Records drawn from a dataset:

——————————

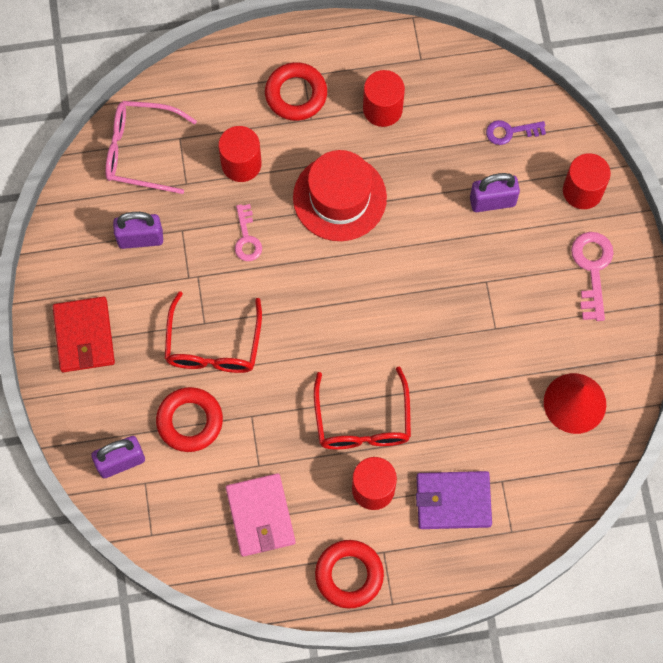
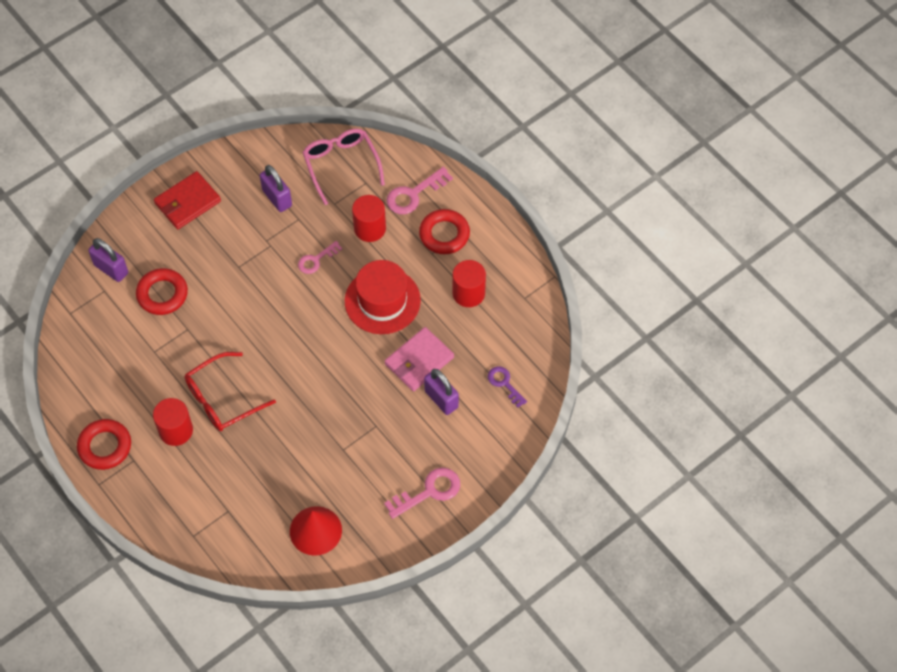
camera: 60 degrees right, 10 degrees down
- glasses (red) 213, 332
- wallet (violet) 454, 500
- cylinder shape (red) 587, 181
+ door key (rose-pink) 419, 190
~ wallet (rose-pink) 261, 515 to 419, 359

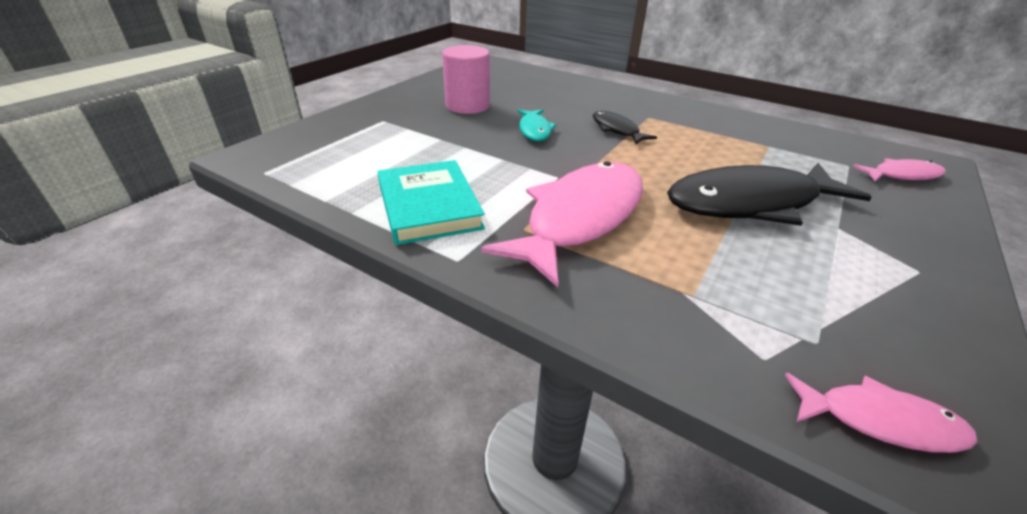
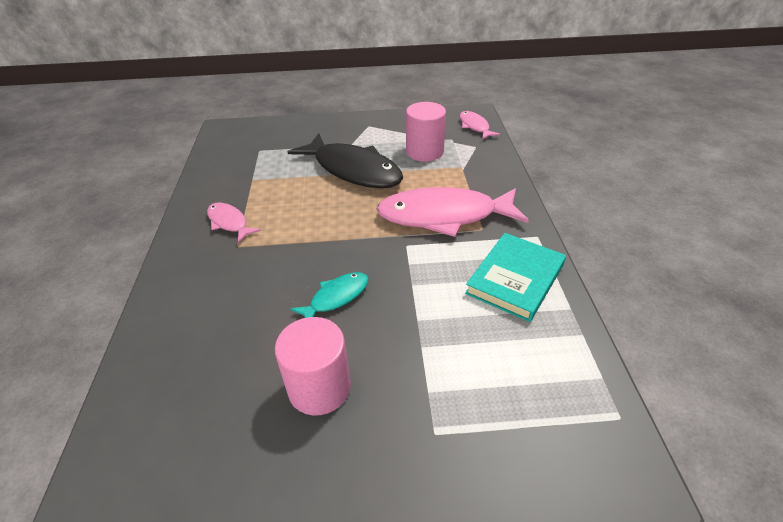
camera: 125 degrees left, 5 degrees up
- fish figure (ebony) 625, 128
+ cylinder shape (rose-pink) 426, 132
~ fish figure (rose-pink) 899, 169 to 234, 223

——————————

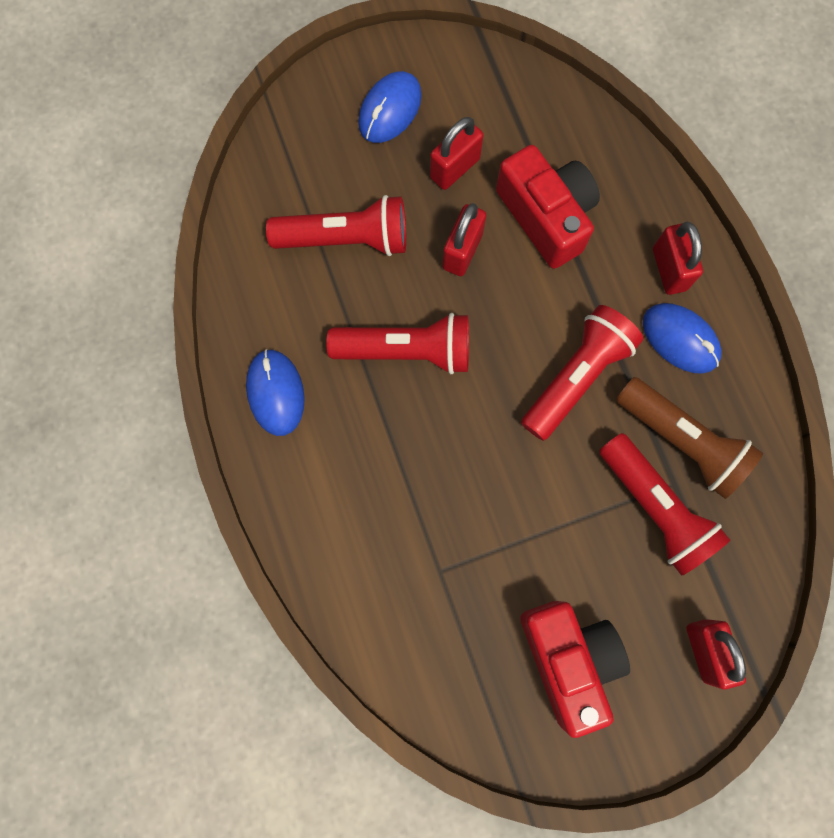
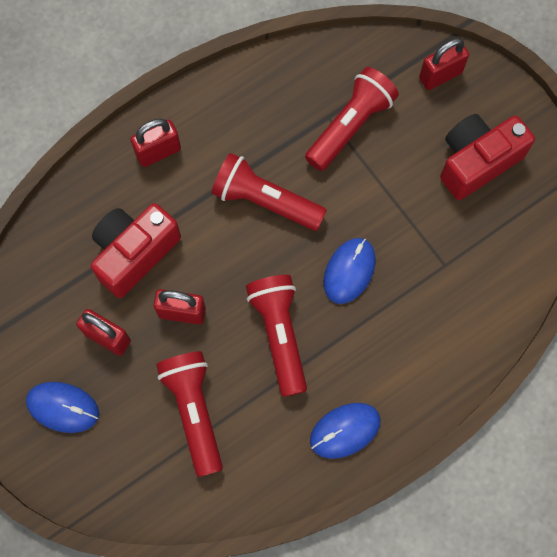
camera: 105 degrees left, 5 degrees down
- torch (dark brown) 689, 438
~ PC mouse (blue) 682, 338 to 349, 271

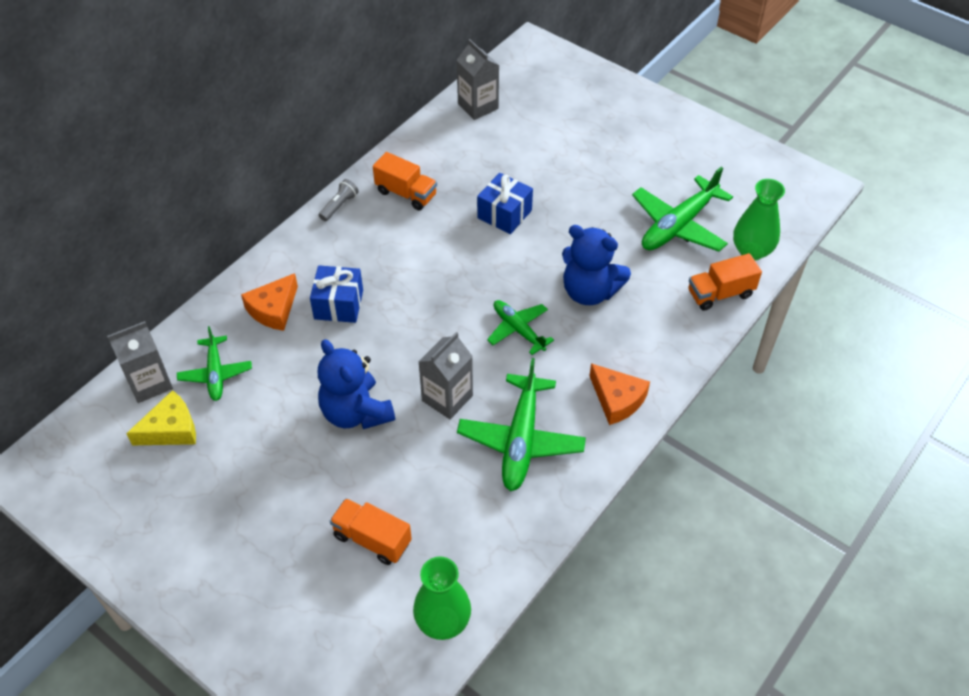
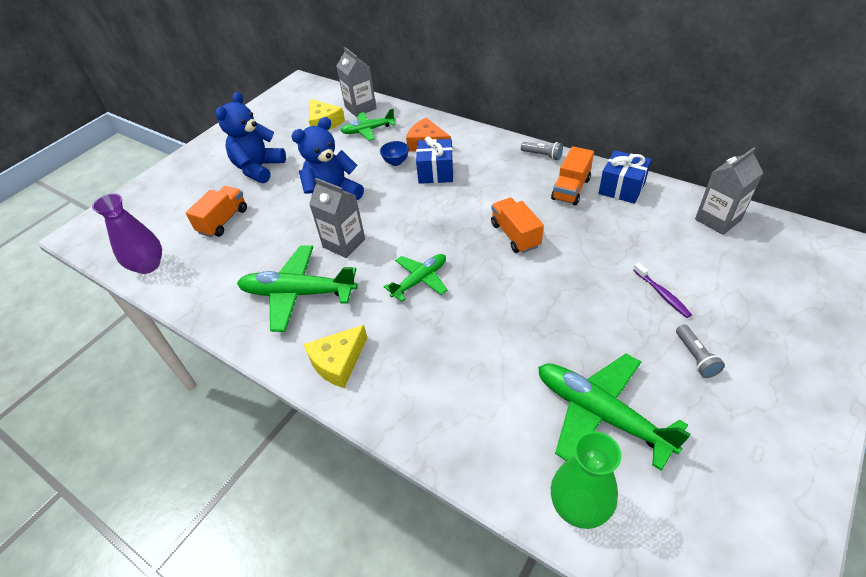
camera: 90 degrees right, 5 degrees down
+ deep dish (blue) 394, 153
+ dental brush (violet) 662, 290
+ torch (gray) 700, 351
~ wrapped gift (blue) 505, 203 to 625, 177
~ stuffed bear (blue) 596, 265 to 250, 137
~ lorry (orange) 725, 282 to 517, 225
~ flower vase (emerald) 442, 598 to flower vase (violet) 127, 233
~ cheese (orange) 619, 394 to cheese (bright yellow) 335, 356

——————————

*AIM OF THE TASK*:
Answer with one number, namely the count of lines in the entries that include the word "wallet".

*SOLUTION TO THIS EXERCISE*:
2